(Extracted data entries)

^^^^^^^^^^^^^^^^

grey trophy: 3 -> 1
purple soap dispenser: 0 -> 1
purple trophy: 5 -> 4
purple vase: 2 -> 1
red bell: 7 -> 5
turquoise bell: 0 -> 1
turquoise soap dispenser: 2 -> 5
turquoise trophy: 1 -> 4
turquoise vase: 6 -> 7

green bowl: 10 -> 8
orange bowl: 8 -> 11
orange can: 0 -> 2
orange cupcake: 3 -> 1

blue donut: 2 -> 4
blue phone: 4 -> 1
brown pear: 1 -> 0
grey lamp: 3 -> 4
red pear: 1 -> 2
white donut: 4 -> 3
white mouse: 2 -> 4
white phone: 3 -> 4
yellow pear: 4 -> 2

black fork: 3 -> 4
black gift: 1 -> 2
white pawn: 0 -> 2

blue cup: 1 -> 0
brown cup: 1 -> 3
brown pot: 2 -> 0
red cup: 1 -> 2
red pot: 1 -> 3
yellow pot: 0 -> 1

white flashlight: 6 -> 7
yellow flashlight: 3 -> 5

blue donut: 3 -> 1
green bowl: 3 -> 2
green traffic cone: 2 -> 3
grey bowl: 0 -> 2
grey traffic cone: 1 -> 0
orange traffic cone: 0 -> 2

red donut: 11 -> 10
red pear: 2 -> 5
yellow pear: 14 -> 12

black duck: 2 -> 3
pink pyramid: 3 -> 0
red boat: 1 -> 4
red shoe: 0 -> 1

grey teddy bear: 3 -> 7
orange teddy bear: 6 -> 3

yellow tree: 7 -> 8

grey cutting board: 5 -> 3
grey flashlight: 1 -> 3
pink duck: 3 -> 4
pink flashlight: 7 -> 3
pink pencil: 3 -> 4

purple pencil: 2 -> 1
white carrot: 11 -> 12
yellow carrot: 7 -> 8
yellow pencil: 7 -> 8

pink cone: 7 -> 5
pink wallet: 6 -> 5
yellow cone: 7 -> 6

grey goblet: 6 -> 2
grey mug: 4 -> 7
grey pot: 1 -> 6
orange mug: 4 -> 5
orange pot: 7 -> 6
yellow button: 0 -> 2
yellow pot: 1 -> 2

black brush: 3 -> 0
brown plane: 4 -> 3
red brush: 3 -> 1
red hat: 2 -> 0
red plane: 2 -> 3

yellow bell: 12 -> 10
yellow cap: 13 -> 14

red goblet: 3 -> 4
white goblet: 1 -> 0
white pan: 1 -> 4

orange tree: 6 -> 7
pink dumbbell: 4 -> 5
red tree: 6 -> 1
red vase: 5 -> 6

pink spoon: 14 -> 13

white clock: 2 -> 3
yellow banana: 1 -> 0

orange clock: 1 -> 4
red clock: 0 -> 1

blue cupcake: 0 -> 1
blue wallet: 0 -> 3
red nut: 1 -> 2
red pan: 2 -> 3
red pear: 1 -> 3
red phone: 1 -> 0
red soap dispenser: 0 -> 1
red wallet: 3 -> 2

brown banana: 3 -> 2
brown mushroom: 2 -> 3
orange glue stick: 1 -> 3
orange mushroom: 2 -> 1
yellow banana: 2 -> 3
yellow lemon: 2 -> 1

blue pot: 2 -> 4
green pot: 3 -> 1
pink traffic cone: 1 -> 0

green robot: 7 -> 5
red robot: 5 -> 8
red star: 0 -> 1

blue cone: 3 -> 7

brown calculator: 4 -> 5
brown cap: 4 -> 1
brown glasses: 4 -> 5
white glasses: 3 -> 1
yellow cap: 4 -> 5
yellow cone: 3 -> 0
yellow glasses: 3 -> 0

^^^^^^^^^^^^^^^^

Your assignment:
Line by line, transcribe the data exactly.

Response:
grey trophy: 3 -> 1
purple soap dispenser: 0 -> 1
purple trophy: 5 -> 4
purple vase: 2 -> 1
red bell: 7 -> 5
turquoise bell: 0 -> 1
turquoise soap dispenser: 2 -> 5
turquoise trophy: 1 -> 4
turquoise vase: 6 -> 7

green bowl: 10 -> 8
orange bowl: 8 -> 11
orange can: 0 -> 2
orange cupcake: 3 -> 1

blue donut: 2 -> 4
blue phone: 4 -> 1
brown pear: 1 -> 0
grey lamp: 3 -> 4
red pear: 1 -> 2
white donut: 4 -> 3
white mouse: 2 -> 4
white phone: 3 -> 4
yellow pear: 4 -> 2

black fork: 3 -> 4
black gift: 1 -> 2
white pawn: 0 -> 2

blue cup: 1 -> 0
brown cup: 1 -> 3
brown pot: 2 -> 0
red cup: 1 -> 2
red pot: 1 -> 3
yellow pot: 0 -> 1

white flashlight: 6 -> 7
yellow flashlight: 3 -> 5

blue donut: 3 -> 1
green bowl: 3 -> 2
green traffic cone: 2 -> 3
grey bowl: 0 -> 2
grey traffic cone: 1 -> 0
orange traffic cone: 0 -> 2

red donut: 11 -> 10
red pear: 2 -> 5
yellow pear: 14 -> 12

black duck: 2 -> 3
pink pyramid: 3 -> 0
red boat: 1 -> 4
red shoe: 0 -> 1

grey teddy bear: 3 -> 7
orange teddy bear: 6 -> 3

yellow tree: 7 -> 8

grey cutting board: 5 -> 3
grey flashlight: 1 -> 3
pink duck: 3 -> 4
pink flashlight: 7 -> 3
pink pencil: 3 -> 4

purple pencil: 2 -> 1
white carrot: 11 -> 12
yellow carrot: 7 -> 8
yellow pencil: 7 -> 8

pink cone: 7 -> 5
pink wallet: 6 -> 5
yellow cone: 7 -> 6

grey goblet: 6 -> 2
grey mug: 4 -> 7
grey pot: 1 -> 6
orange mug: 4 -> 5
orange pot: 7 -> 6
yellow button: 0 -> 2
yellow pot: 1 -> 2

black brush: 3 -> 0
brown plane: 4 -> 3
red brush: 3 -> 1
red hat: 2 -> 0
red plane: 2 -> 3

yellow bell: 12 -> 10
yellow cap: 13 -> 14

red goblet: 3 -> 4
white goblet: 1 -> 0
white pan: 1 -> 4

orange tree: 6 -> 7
pink dumbbell: 4 -> 5
red tree: 6 -> 1
red vase: 5 -> 6

pink spoon: 14 -> 13

white clock: 2 -> 3
yellow banana: 1 -> 0

orange clock: 1 -> 4
red clock: 0 -> 1

blue cupcake: 0 -> 1
blue wallet: 0 -> 3
red nut: 1 -> 2
red pan: 2 -> 3
red pear: 1 -> 3
red phone: 1 -> 0
red soap dispenser: 0 -> 1
red wallet: 3 -> 2

brown banana: 3 -> 2
brown mushroom: 2 -> 3
orange glue stick: 1 -> 3
orange mushroom: 2 -> 1
yellow banana: 2 -> 3
yellow lemon: 2 -> 1

blue pot: 2 -> 4
green pot: 3 -> 1
pink traffic cone: 1 -> 0

green robot: 7 -> 5
red robot: 5 -> 8
red star: 0 -> 1

blue cone: 3 -> 7

brown calculator: 4 -> 5
brown cap: 4 -> 1
brown glasses: 4 -> 5
white glasses: 3 -> 1
yellow cap: 4 -> 5
yellow cone: 3 -> 0
yellow glasses: 3 -> 0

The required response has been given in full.